**What you are asked to do**
Repeat the records exactly, with one exception: no images.

┄┄┄┄┄┄┄┄┄┄

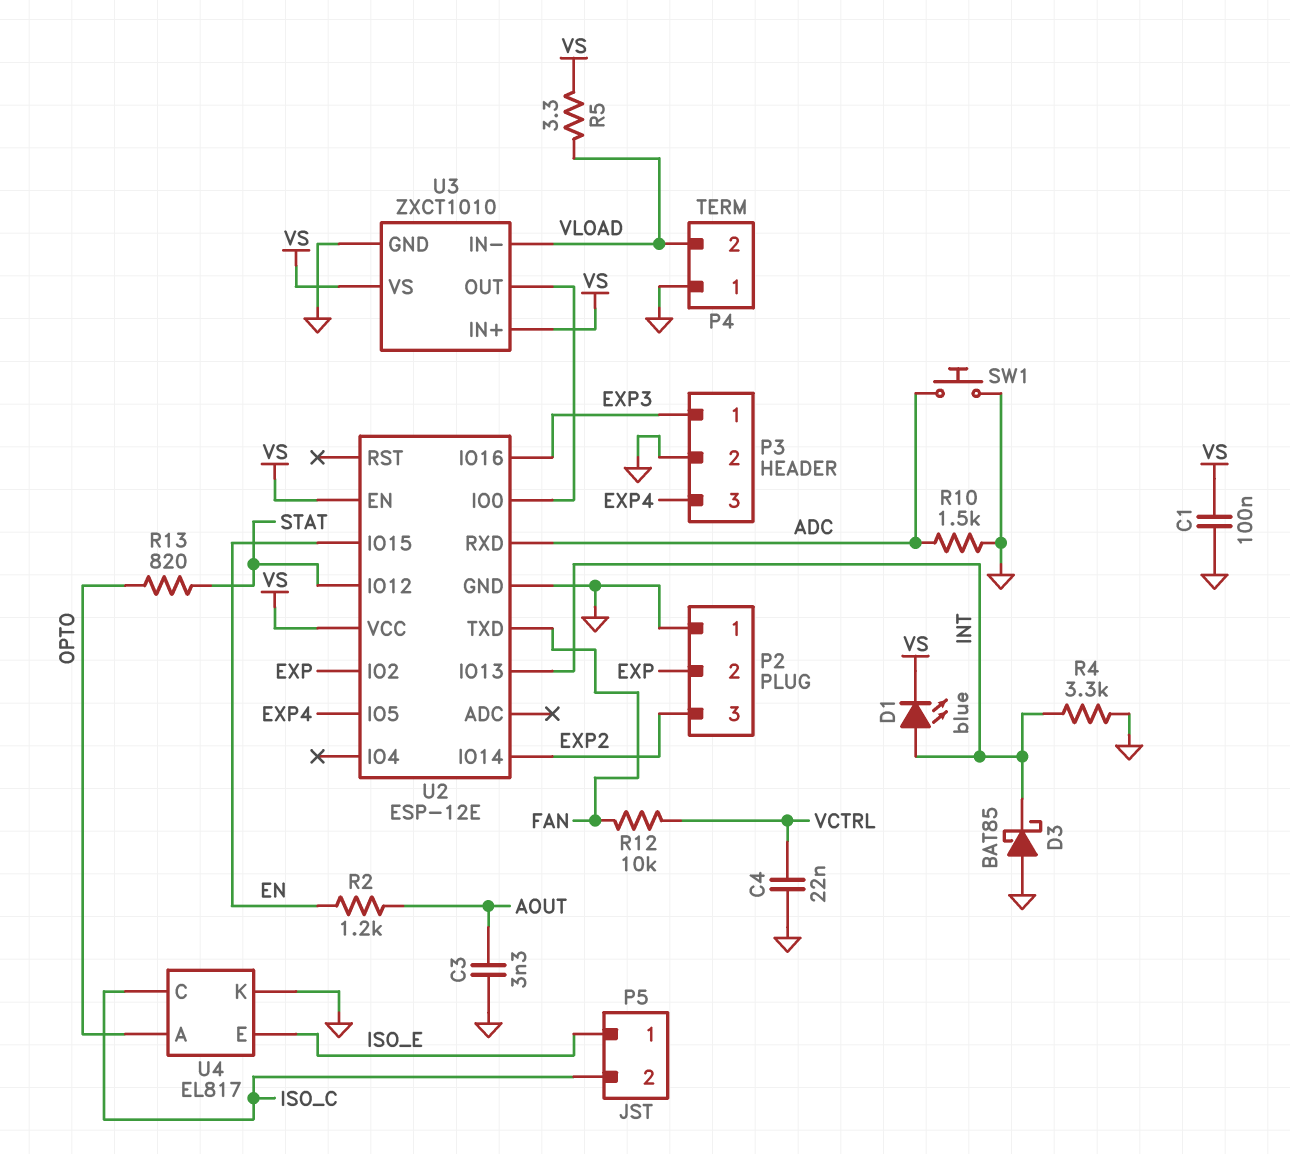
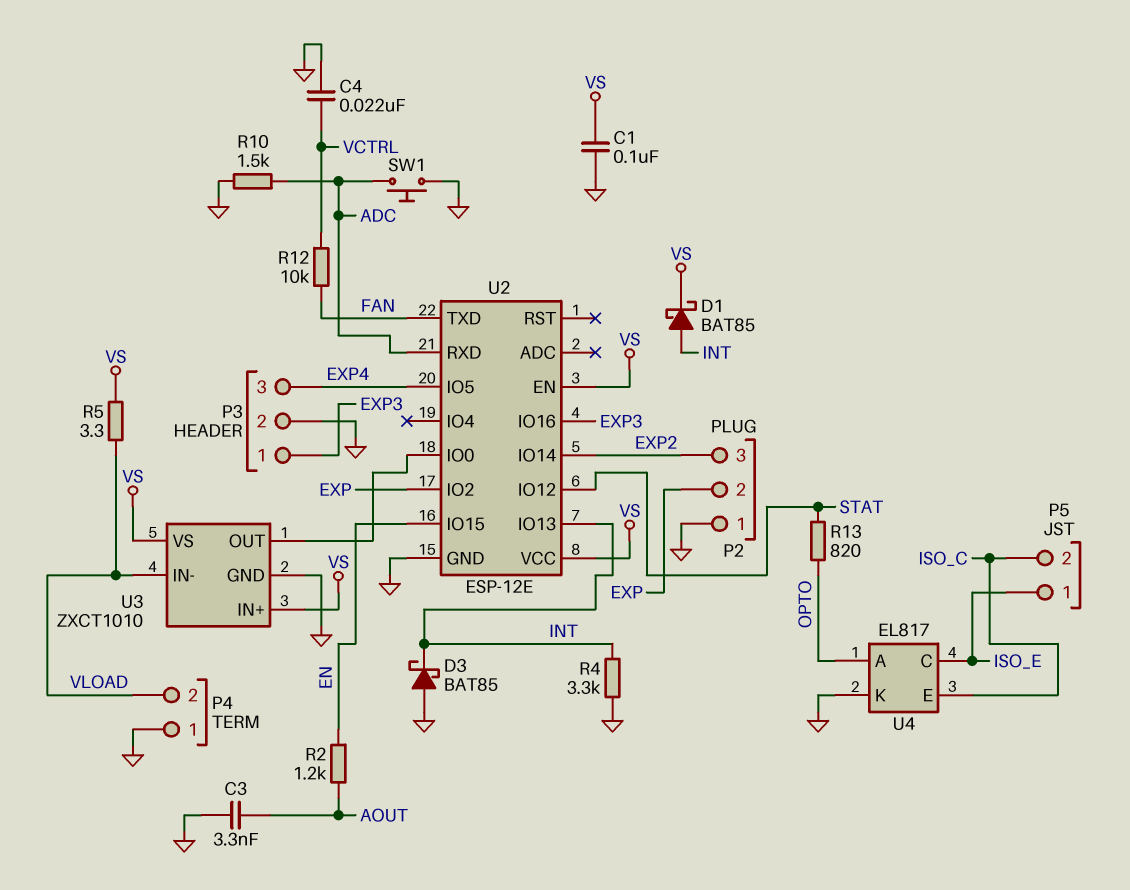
D1: LED blue (A INT, K VS) -> schottky BAT85 (A INT, K VS)
U4 pin C: ISO_C -> ISO_E
U4 pin E: ISO_E -> ISO_C

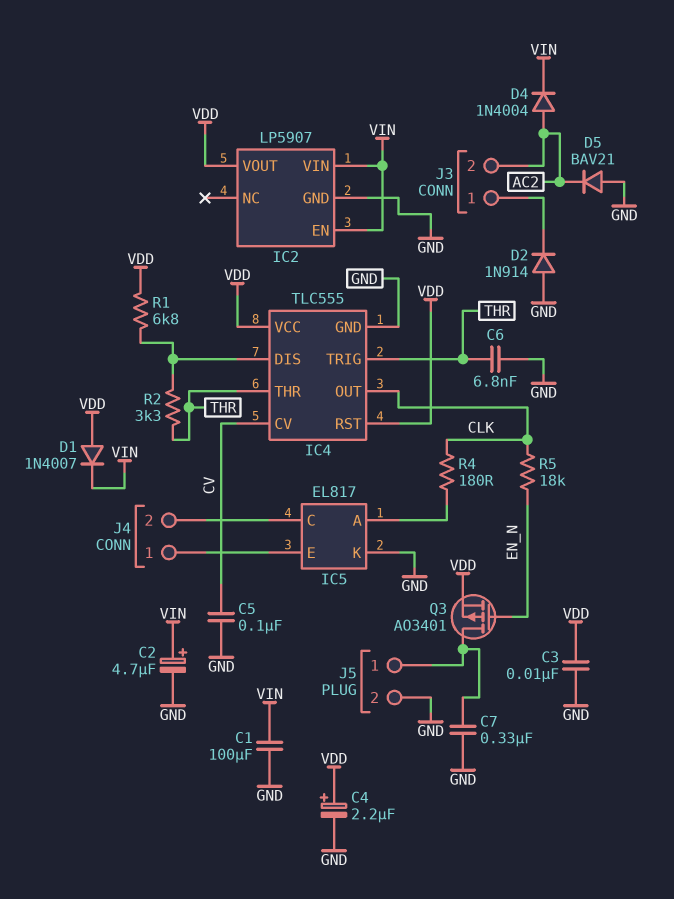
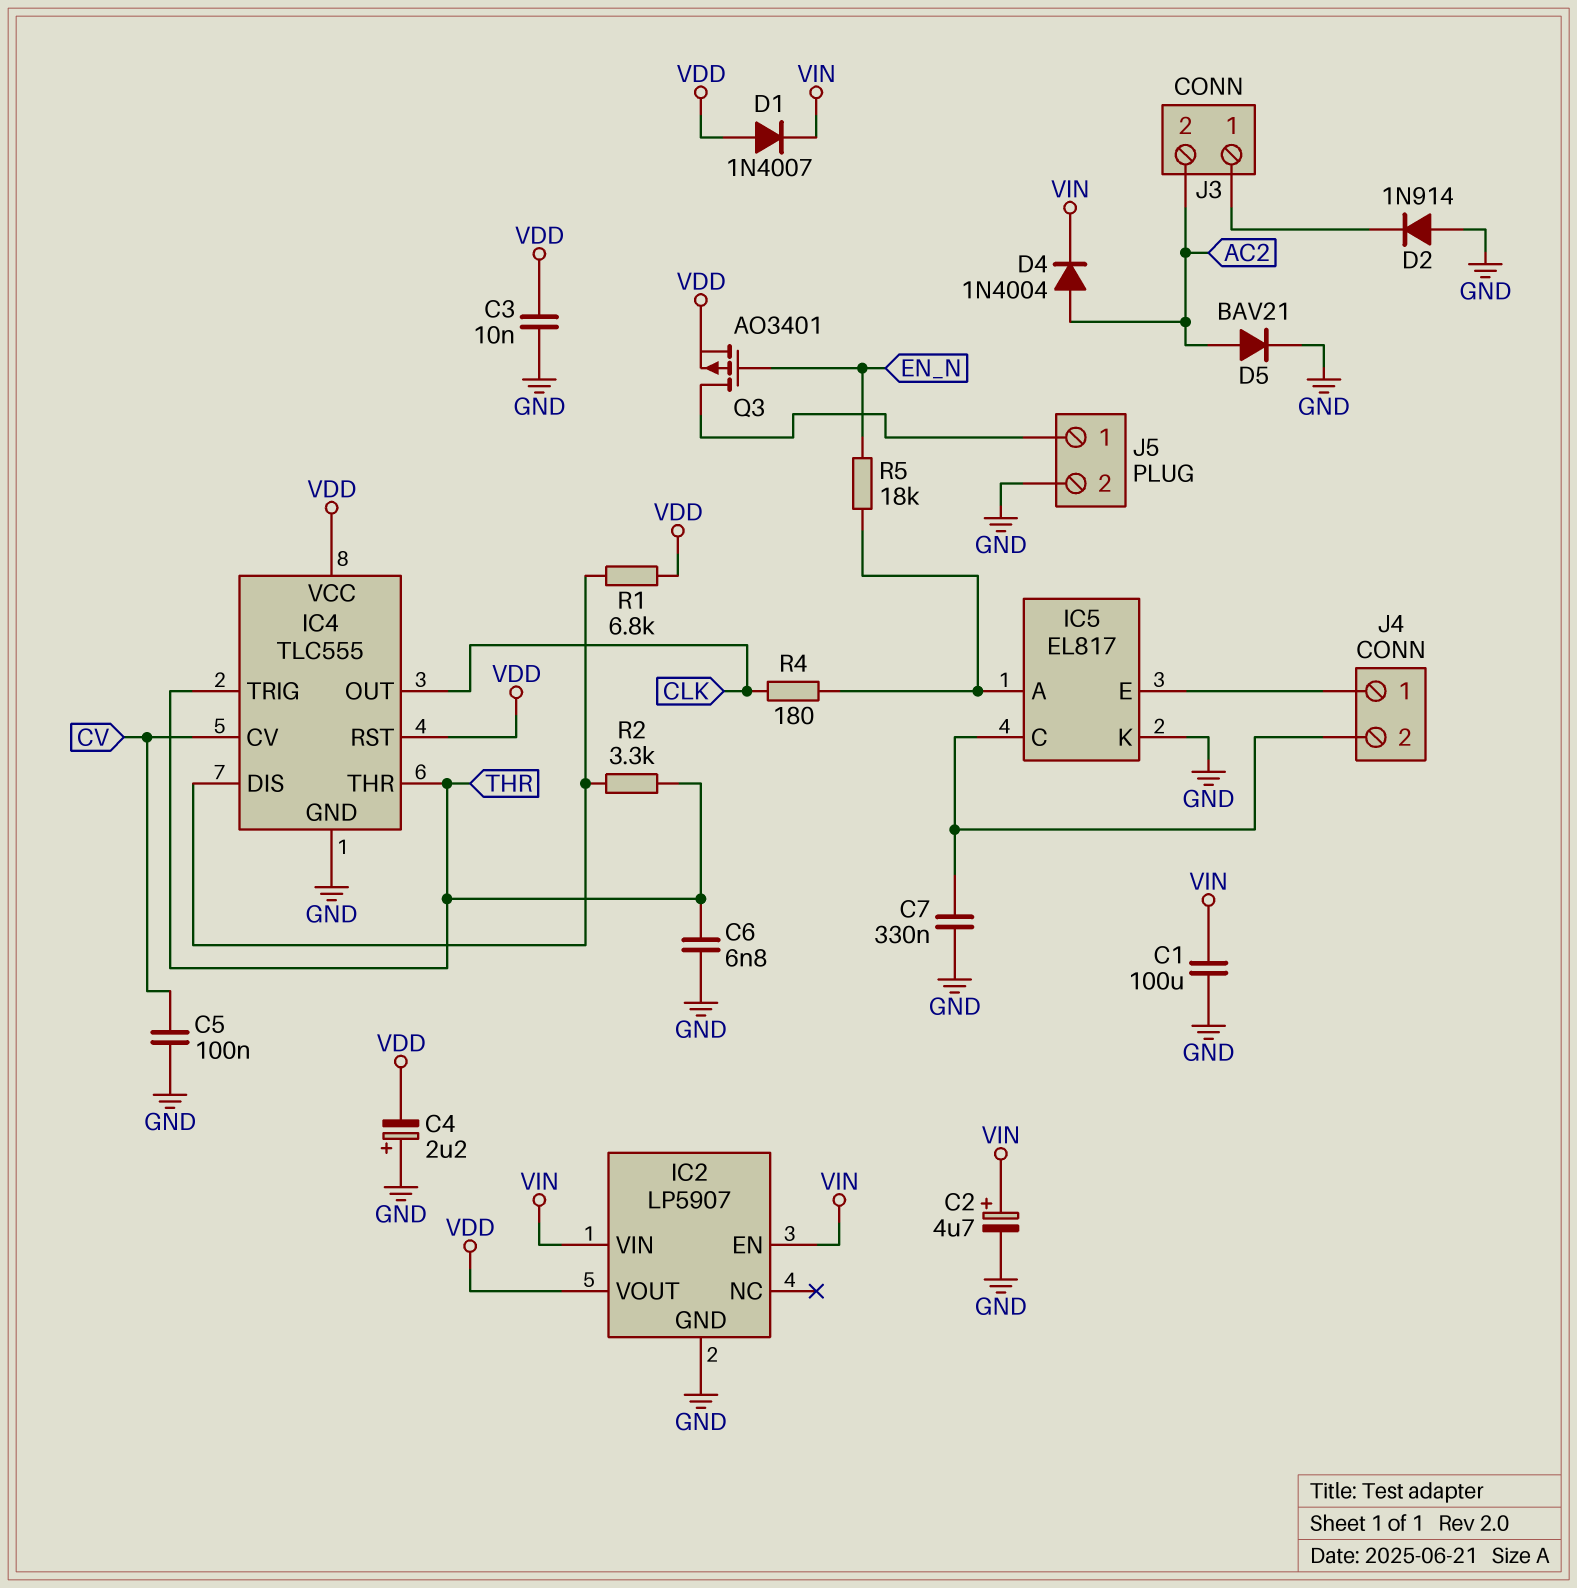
C4: 2.2uF (plus VDD, minus GND) -> 2.2uF (plus GND, minus VDD)
C7: 330nF (GND, J5/1) -> 330nF (GND, IC5/C)
D5: diode BAV21 (A GND, K AC2) -> diode BAV21 (A AC2, K GND)
R5: 18k (CLK, EN_N) -> 18k (EN_N, IC5/A)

┄┄┄┄┄┄┄┄┄┄

**Answer box**
D1: LED blue (A INT, K VS) -> schottky BAT85 (A INT, K VS)
U4 pin C: ISO_C -> ISO_E
U4 pin E: ISO_E -> ISO_C

C4: 2.2uF (plus VDD, minus GND) -> 2.2uF (plus GND, minus VDD)
C7: 330nF (GND, J5/1) -> 330nF (GND, IC5/C)
D5: diode BAV21 (A GND, K AC2) -> diode BAV21 (A AC2, K GND)
R5: 18k (CLK, EN_N) -> 18k (EN_N, IC5/A)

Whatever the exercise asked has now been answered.